In the listing below, every line with the word "cone" needs to be copied.

Segment Start: Information supplied

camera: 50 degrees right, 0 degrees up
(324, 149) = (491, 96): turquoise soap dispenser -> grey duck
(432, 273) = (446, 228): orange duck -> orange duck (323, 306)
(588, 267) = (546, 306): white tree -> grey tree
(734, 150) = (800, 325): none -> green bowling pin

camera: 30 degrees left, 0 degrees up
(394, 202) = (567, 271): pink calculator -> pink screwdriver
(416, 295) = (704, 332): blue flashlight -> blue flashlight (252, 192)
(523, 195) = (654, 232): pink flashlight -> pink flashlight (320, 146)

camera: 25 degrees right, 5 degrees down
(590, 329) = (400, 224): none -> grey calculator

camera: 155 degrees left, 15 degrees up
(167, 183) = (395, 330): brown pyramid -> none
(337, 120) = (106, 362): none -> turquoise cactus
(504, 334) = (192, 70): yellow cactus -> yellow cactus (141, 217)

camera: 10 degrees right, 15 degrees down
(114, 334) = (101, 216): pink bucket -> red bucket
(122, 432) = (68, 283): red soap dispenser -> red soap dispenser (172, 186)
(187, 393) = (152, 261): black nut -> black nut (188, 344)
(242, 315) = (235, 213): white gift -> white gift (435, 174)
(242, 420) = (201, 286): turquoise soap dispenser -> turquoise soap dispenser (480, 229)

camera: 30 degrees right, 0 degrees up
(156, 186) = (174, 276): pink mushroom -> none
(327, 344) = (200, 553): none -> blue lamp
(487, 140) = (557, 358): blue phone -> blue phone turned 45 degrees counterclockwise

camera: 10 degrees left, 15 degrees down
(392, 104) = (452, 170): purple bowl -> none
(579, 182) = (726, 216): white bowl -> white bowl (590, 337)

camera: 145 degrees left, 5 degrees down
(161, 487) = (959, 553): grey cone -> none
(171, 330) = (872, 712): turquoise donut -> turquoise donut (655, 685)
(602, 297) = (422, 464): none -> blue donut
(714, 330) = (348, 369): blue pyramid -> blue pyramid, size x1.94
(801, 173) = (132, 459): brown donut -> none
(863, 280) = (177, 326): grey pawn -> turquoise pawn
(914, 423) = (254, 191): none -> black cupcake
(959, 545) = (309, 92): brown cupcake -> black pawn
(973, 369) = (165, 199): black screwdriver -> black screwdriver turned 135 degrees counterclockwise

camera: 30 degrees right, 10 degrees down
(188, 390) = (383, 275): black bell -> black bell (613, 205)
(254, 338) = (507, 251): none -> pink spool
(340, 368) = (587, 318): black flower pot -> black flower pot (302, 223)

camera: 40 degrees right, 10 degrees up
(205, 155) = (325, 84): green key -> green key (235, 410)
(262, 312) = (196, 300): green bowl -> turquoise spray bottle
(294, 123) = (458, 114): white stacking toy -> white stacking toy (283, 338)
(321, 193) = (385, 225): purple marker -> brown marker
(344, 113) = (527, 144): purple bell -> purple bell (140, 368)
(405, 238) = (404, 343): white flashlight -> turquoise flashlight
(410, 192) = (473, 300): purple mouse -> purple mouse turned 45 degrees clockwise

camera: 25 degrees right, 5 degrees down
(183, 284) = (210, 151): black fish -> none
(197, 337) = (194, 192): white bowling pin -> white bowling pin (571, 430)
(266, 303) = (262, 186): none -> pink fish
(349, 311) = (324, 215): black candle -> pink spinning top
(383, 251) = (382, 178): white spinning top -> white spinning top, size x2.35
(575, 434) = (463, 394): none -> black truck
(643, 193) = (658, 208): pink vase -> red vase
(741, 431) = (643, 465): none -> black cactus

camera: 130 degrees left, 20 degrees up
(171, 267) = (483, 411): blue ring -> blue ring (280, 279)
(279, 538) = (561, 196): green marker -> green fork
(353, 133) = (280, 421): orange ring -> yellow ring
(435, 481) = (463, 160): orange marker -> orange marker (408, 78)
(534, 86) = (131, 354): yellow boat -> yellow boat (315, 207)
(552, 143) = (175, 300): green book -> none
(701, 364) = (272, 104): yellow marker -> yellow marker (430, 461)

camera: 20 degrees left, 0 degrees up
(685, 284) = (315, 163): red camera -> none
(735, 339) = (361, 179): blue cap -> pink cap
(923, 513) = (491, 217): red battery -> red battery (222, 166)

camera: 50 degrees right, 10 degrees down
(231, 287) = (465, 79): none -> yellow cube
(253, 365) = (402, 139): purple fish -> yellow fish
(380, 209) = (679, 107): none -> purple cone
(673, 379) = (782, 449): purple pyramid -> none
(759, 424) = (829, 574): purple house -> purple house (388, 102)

Segment End: Information supplied

* Your response:
(161, 487) = (959, 553): grey cone -> none
(380, 209) = (679, 107): none -> purple cone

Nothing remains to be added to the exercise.